§ **WORK REQUEST**
From the first line to the last, write out the records exactly, leaving out images.

(EXERCISE MATERIALS)

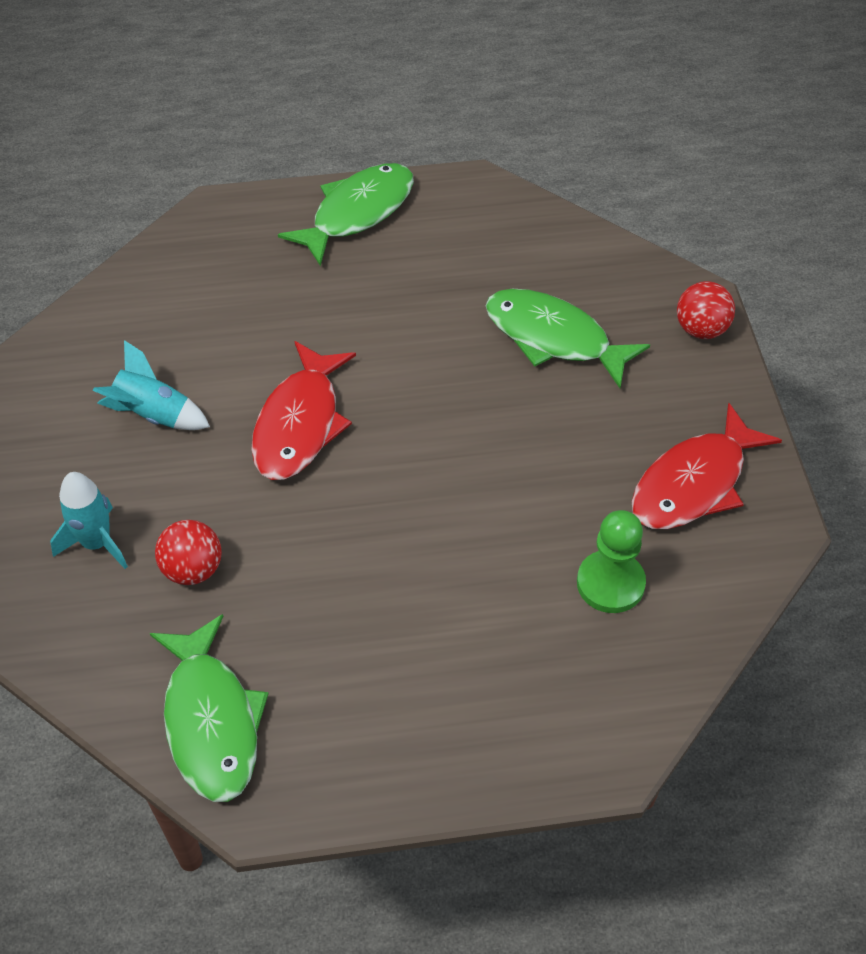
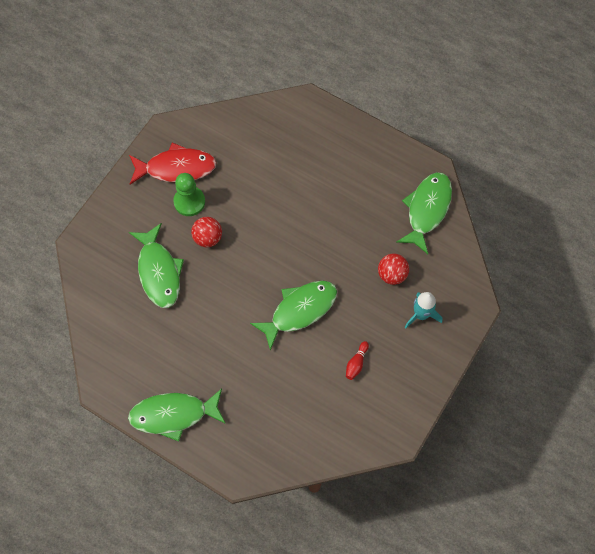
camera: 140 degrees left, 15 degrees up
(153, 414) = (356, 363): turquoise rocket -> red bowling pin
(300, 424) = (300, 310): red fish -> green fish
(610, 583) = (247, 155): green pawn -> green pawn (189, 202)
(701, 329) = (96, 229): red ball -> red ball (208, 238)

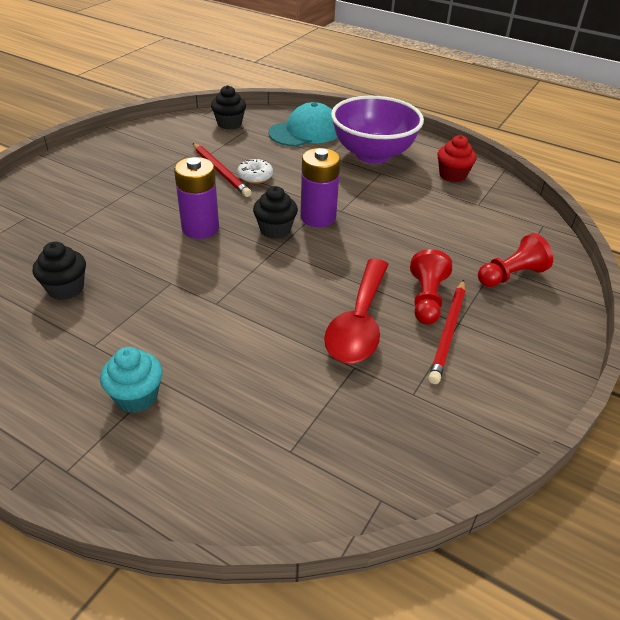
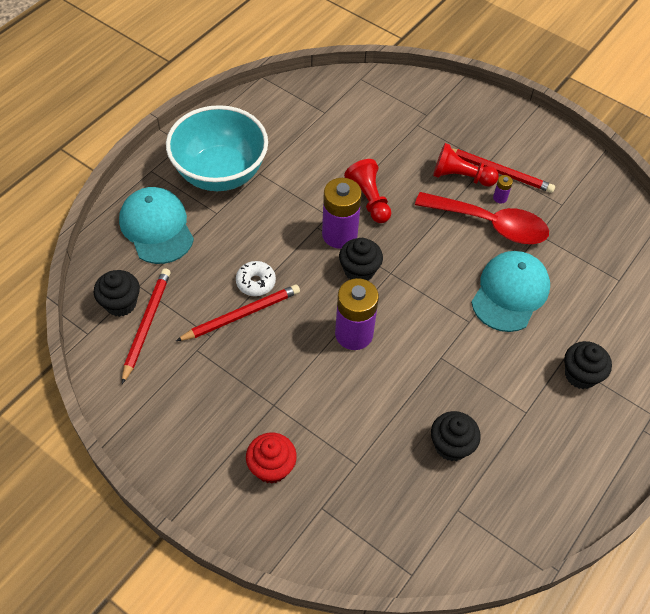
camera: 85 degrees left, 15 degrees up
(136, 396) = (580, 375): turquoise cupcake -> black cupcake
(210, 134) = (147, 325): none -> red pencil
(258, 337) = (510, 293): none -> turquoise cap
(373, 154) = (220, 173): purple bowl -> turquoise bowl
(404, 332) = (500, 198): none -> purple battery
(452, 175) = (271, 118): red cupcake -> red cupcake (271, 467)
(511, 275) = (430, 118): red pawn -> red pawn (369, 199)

(End EXERCISE MATERIALS)

§ **RESPONSE TO THE EXERCISE**
camera: 140 degrees left, 15 degrees up
(153, 414) = (356, 363): turquoise rocket -> red bowling pin
(300, 424) = (300, 310): red fish -> green fish
(610, 583) = (247, 155): green pawn -> green pawn (189, 202)
(701, 329) = (96, 229): red ball -> red ball (208, 238)

camera: 85 degrees left, 15 degrees up
(136, 396) = (580, 375): turquoise cupcake -> black cupcake
(210, 134) = (147, 325): none -> red pencil
(258, 337) = (510, 293): none -> turquoise cap
(373, 154) = (220, 173): purple bowl -> turquoise bowl
(404, 332) = (500, 198): none -> purple battery
(452, 175) = (271, 118): red cupcake -> red cupcake (271, 467)
(511, 275) = (430, 118): red pawn -> red pawn (369, 199)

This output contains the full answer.